Print each record that follows exactly, leaving the pictures behind.

:: RECORDS TO USE

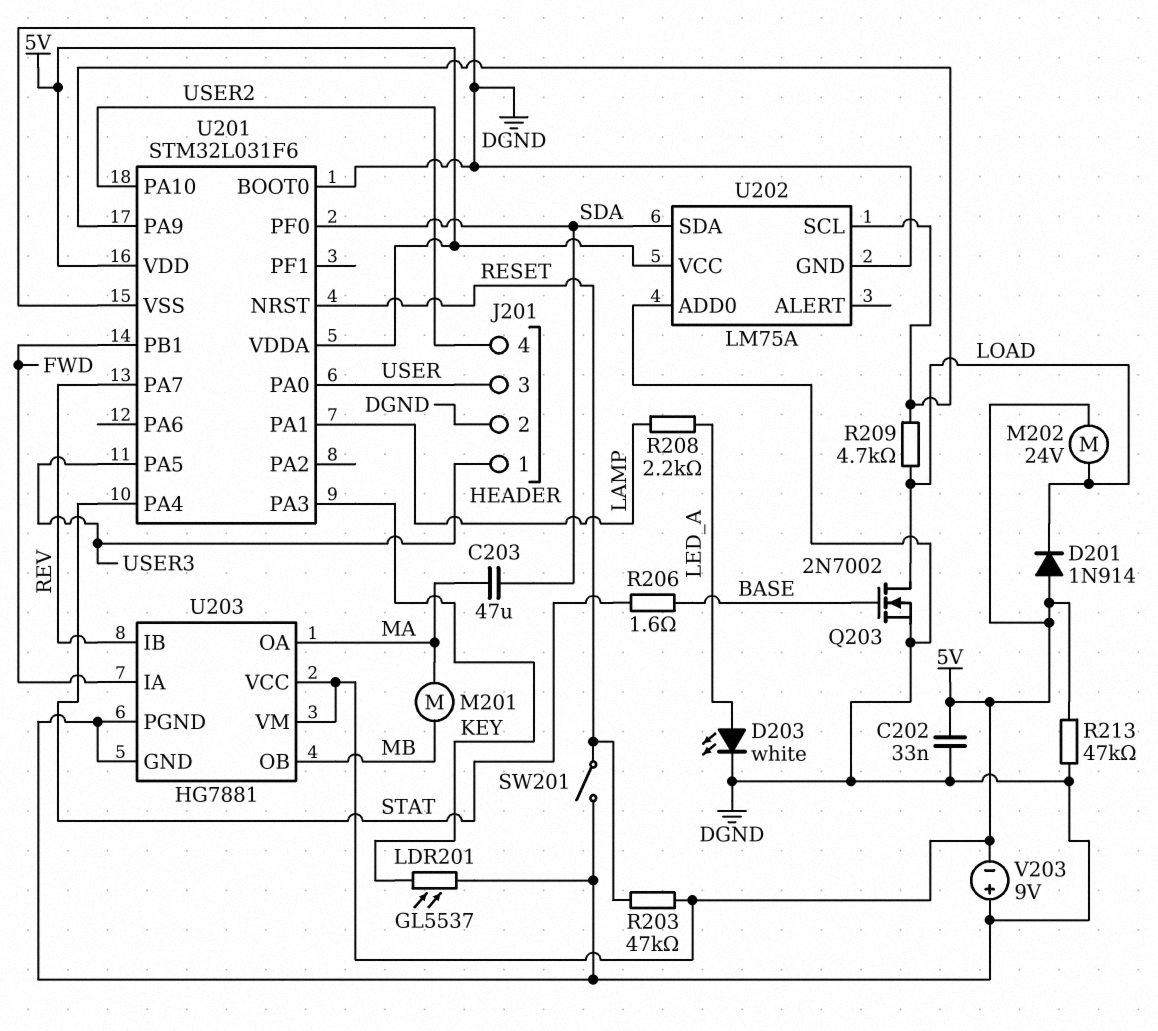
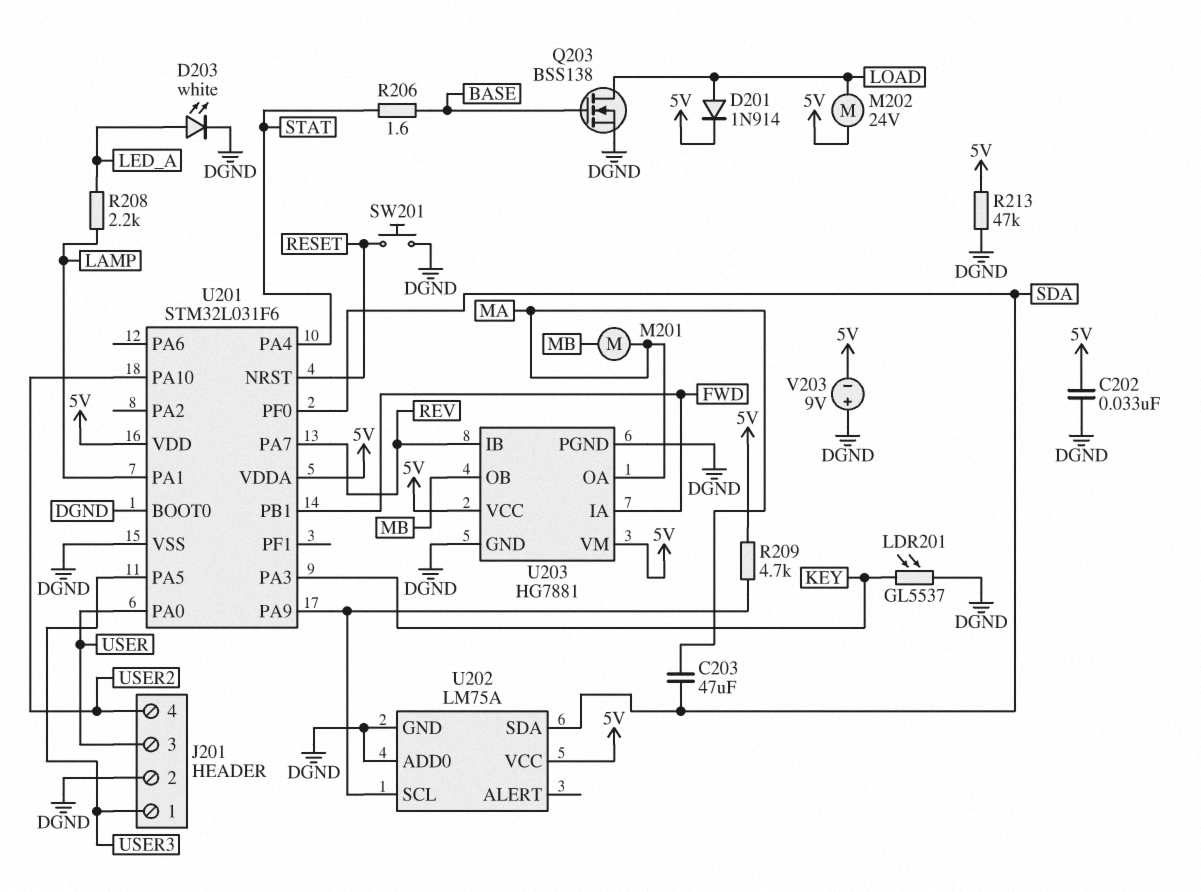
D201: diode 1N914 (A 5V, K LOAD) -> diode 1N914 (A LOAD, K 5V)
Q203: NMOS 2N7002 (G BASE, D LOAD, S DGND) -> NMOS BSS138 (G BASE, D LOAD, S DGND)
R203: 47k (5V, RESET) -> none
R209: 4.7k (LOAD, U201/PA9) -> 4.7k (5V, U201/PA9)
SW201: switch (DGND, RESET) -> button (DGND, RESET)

::::

ANSWER TO THIS TASK:
D201: diode 1N914 (A 5V, K LOAD) -> diode 1N914 (A LOAD, K 5V)
Q203: NMOS 2N7002 (G BASE, D LOAD, S DGND) -> NMOS BSS138 (G BASE, D LOAD, S DGND)
R203: 47k (5V, RESET) -> none
R209: 4.7k (LOAD, U201/PA9) -> 4.7k (5V, U201/PA9)
SW201: switch (DGND, RESET) -> button (DGND, RESET)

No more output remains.